-- Information provided follows --

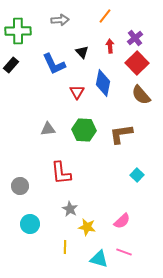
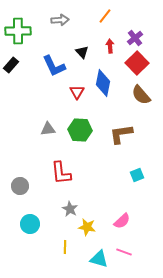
blue L-shape: moved 2 px down
green hexagon: moved 4 px left
cyan square: rotated 24 degrees clockwise
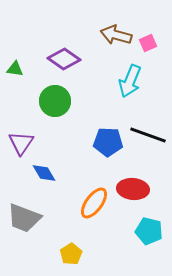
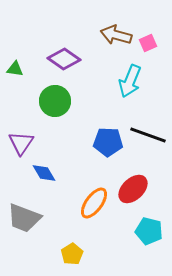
red ellipse: rotated 48 degrees counterclockwise
yellow pentagon: moved 1 px right
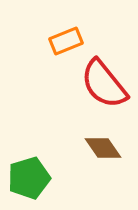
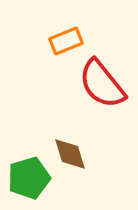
red semicircle: moved 2 px left
brown diamond: moved 33 px left, 6 px down; rotated 18 degrees clockwise
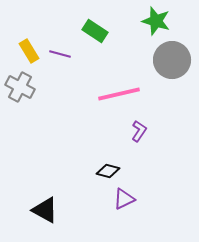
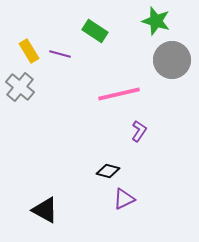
gray cross: rotated 12 degrees clockwise
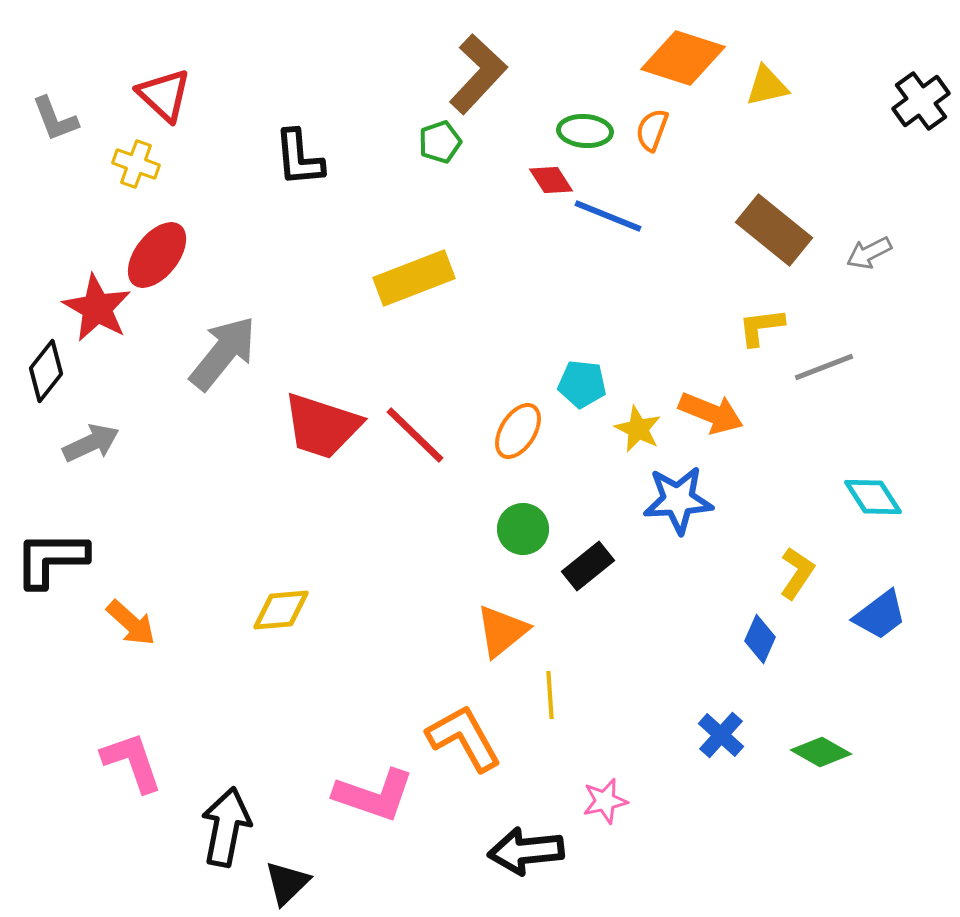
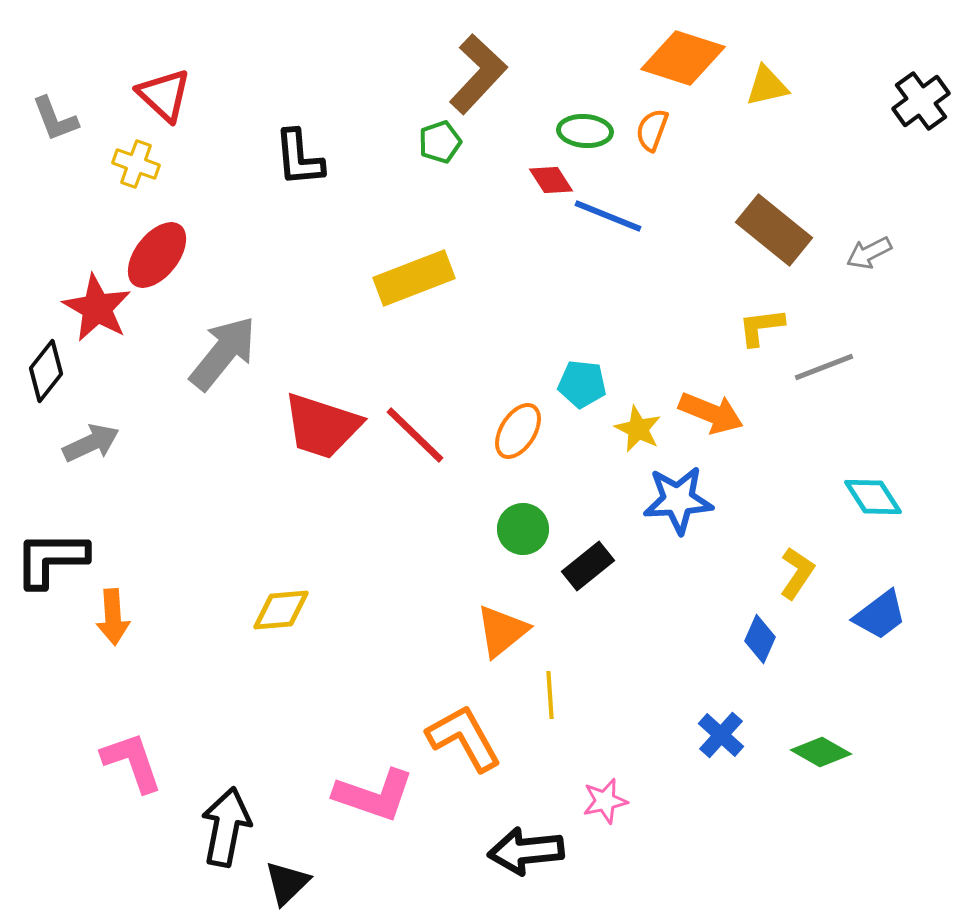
orange arrow at (131, 623): moved 18 px left, 6 px up; rotated 44 degrees clockwise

-- Information provided concluded --

* Task prompt
Beginning with the line that has "brown diamond: moved", repeat each remaining line of the data above word for word, keeping pictures out.

* Solution to the problem
brown diamond: moved 33 px left, 6 px down; rotated 18 degrees clockwise
gray cross: rotated 12 degrees clockwise
orange arrow at (131, 623): moved 18 px left, 6 px up; rotated 44 degrees clockwise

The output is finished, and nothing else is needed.